EXERCISE DESCRIPTION :: Copy every one of the rows below word for word, with nothing changed, added, or left out.

┏━━

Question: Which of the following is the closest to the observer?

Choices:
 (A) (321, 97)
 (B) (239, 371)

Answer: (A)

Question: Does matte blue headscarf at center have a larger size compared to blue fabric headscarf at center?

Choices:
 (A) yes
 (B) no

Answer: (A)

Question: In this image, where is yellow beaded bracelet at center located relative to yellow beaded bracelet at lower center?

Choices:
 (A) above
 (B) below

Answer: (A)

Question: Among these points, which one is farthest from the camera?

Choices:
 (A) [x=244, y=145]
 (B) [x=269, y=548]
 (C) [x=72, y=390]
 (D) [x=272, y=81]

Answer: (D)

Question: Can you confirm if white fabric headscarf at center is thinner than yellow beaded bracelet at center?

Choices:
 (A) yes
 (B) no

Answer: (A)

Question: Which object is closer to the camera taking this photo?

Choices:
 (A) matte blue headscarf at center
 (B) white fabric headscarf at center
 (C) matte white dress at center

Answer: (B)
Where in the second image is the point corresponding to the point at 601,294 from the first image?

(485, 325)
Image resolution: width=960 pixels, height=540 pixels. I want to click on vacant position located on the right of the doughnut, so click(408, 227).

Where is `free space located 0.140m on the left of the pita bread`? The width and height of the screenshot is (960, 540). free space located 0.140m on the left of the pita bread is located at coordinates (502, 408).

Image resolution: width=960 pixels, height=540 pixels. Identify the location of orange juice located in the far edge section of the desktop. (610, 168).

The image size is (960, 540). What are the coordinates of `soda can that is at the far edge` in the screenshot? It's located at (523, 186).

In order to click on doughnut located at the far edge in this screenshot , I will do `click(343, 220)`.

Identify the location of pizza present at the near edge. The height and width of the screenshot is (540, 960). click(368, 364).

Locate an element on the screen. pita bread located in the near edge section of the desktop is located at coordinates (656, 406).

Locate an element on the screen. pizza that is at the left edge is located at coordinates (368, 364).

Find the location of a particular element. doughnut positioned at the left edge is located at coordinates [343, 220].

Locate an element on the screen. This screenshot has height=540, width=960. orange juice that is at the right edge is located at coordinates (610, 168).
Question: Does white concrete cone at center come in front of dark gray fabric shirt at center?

┗━━

RESPONSE ::
Question: Which of the following is the closest to the observer?

Choices:
 (A) (321, 97)
 (B) (239, 371)

Answer: (A)

Question: Does matte blue headscarf at center have a larger size compared to blue fabric headscarf at center?

Choices:
 (A) yes
 (B) no

Answer: (A)

Question: In this image, where is yellow beaded bracelet at center located relative to yellow beaded bracelet at lower center?

Choices:
 (A) above
 (B) below

Answer: (A)

Question: Among these points, which one is farthest from the camera?

Choices:
 (A) [x=244, y=145]
 (B) [x=269, y=548]
 (C) [x=72, y=390]
 (D) [x=272, y=81]

Answer: (D)

Question: Can you confirm if white fabric headscarf at center is thinner than yellow beaded bracelet at center?

Choices:
 (A) yes
 (B) no

Answer: (A)

Question: Which object is closer to the camera taking this photo?

Choices:
 (A) matte blue headscarf at center
 (B) white fabric headscarf at center
 (C) matte white dress at center

Answer: (B)
Where in the second image is the point corresponding to the point at 601,294 from the first image?

(485, 325)
Image resolution: width=960 pixels, height=540 pixels. I want to click on vacant position located on the right of the doughnut, so click(408, 227).

Where is `free space located 0.140m on the left of the pita bread`? The width and height of the screenshot is (960, 540). free space located 0.140m on the left of the pita bread is located at coordinates (502, 408).

Image resolution: width=960 pixels, height=540 pixels. Identify the location of orange juice located in the far edge section of the desktop. (610, 168).

The image size is (960, 540). What are the coordinates of `soda can that is at the far edge` in the screenshot? It's located at (523, 186).

In order to click on doughnut located at the far edge in this screenshot , I will do `click(343, 220)`.

Identify the location of pizza present at the near edge. The height and width of the screenshot is (540, 960). click(368, 364).

Locate an element on the screen. pita bread located in the near edge section of the desktop is located at coordinates (656, 406).

Locate an element on the screen. pizza that is at the left edge is located at coordinates (368, 364).

Find the location of a particular element. doughnut positioned at the left edge is located at coordinates [343, 220].

Locate an element on the screen. This screenshot has height=540, width=960. orange juice that is at the right edge is located at coordinates (610, 168).
Question: Does white concrete cone at center come in front of dark gray fabric shirt at center?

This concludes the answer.